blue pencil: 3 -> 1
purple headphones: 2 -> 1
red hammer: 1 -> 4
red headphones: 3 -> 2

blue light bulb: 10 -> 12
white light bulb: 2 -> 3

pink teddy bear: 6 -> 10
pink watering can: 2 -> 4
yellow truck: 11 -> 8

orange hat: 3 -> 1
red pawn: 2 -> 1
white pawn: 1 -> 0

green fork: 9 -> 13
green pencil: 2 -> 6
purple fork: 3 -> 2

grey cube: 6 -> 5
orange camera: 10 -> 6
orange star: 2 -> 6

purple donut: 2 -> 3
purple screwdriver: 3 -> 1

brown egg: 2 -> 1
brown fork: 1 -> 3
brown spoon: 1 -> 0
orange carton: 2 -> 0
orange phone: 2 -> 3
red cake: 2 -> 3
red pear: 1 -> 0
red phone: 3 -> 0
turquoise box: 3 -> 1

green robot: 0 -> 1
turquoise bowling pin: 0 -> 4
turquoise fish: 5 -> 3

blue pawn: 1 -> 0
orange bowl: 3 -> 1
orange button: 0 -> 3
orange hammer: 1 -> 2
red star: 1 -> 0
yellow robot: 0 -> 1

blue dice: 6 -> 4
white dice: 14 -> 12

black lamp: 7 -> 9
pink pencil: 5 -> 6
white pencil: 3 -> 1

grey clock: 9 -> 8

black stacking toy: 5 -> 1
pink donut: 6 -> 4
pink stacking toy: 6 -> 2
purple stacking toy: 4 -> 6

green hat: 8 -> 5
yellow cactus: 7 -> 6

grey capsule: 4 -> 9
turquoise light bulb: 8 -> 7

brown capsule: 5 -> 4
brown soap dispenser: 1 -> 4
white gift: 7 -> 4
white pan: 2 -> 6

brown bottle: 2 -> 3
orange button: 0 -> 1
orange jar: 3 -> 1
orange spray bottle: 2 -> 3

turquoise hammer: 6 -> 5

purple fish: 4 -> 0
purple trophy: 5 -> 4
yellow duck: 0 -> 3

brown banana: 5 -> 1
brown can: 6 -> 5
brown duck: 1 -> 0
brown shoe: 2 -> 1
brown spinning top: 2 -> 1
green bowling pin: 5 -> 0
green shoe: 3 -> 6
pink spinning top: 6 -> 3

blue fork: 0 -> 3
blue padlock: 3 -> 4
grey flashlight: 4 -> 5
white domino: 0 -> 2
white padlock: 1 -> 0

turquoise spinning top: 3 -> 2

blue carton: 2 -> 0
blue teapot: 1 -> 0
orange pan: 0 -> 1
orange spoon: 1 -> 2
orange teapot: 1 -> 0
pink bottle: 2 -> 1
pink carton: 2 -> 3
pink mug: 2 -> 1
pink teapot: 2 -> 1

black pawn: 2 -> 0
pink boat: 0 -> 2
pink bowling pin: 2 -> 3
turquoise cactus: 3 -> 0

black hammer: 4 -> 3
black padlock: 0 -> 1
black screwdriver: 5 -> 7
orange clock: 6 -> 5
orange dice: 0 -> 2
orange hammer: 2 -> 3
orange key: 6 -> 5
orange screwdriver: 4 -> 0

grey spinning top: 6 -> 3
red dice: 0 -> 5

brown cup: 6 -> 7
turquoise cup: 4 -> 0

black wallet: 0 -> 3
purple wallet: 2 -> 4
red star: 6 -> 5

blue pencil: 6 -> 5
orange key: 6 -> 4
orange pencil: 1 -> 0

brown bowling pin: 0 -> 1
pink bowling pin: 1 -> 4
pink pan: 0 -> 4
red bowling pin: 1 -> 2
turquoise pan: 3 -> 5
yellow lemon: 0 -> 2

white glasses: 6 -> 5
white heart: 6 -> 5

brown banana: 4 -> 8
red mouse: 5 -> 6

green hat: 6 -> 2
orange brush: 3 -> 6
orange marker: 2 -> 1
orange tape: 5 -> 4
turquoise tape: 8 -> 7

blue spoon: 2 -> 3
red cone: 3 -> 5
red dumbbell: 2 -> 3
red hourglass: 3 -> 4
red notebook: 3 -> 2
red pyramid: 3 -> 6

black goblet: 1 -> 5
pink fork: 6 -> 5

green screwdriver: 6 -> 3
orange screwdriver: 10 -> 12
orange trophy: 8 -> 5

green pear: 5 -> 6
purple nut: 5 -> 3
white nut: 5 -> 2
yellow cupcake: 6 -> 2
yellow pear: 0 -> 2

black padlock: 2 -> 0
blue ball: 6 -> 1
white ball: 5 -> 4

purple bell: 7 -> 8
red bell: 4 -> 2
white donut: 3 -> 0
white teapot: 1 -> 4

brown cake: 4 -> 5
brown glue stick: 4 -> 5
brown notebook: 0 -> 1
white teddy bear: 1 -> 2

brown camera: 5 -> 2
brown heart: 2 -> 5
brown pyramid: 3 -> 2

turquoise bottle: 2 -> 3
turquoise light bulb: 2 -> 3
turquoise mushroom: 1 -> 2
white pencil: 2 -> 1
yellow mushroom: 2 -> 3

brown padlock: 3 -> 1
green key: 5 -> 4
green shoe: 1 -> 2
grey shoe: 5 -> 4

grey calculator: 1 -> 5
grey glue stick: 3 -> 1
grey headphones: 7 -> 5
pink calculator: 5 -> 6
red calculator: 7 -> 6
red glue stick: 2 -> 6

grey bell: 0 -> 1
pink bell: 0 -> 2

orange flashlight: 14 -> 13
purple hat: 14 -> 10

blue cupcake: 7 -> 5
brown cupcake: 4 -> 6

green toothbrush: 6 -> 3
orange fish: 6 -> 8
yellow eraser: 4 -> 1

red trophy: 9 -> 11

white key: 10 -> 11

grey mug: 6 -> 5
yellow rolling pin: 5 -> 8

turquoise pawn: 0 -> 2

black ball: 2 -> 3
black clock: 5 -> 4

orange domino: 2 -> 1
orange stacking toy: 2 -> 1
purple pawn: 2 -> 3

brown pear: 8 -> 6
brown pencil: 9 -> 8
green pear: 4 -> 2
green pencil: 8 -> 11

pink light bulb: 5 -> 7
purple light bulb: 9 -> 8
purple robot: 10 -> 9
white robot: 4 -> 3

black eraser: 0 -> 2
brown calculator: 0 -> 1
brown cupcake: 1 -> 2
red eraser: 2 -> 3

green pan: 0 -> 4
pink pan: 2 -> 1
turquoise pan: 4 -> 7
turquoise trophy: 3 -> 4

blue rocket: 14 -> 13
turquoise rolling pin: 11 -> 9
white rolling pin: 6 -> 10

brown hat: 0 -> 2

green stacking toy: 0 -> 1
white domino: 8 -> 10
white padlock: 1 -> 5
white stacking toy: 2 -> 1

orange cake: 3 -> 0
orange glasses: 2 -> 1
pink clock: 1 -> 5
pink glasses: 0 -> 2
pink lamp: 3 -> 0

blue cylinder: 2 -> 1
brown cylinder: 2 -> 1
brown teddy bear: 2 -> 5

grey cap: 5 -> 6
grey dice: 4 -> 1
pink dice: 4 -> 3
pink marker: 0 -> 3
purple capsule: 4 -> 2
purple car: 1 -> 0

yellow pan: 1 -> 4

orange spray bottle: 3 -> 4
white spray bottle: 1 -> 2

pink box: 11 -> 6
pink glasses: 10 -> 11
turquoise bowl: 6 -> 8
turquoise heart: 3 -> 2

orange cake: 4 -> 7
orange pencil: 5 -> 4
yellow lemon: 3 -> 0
•••
Work to be completed:
All lines from the one containing "orange fish: 6 -> 8" through the end of the listing must be transcribed exactly. No other lines belong in the answer.

Exercise result:
orange fish: 6 -> 8
yellow eraser: 4 -> 1

red trophy: 9 -> 11

white key: 10 -> 11

grey mug: 6 -> 5
yellow rolling pin: 5 -> 8

turquoise pawn: 0 -> 2

black ball: 2 -> 3
black clock: 5 -> 4

orange domino: 2 -> 1
orange stacking toy: 2 -> 1
purple pawn: 2 -> 3

brown pear: 8 -> 6
brown pencil: 9 -> 8
green pear: 4 -> 2
green pencil: 8 -> 11

pink light bulb: 5 -> 7
purple light bulb: 9 -> 8
purple robot: 10 -> 9
white robot: 4 -> 3

black eraser: 0 -> 2
brown calculator: 0 -> 1
brown cupcake: 1 -> 2
red eraser: 2 -> 3

green pan: 0 -> 4
pink pan: 2 -> 1
turquoise pan: 4 -> 7
turquoise trophy: 3 -> 4

blue rocket: 14 -> 13
turquoise rolling pin: 11 -> 9
white rolling pin: 6 -> 10

brown hat: 0 -> 2

green stacking toy: 0 -> 1
white domino: 8 -> 10
white padlock: 1 -> 5
white stacking toy: 2 -> 1

orange cake: 3 -> 0
orange glasses: 2 -> 1
pink clock: 1 -> 5
pink glasses: 0 -> 2
pink lamp: 3 -> 0

blue cylinder: 2 -> 1
brown cylinder: 2 -> 1
brown teddy bear: 2 -> 5

grey cap: 5 -> 6
grey dice: 4 -> 1
pink dice: 4 -> 3
pink marker: 0 -> 3
purple capsule: 4 -> 2
purple car: 1 -> 0

yellow pan: 1 -> 4

orange spray bottle: 3 -> 4
white spray bottle: 1 -> 2

pink box: 11 -> 6
pink glasses: 10 -> 11
turquoise bowl: 6 -> 8
turquoise heart: 3 -> 2

orange cake: 4 -> 7
orange pencil: 5 -> 4
yellow lemon: 3 -> 0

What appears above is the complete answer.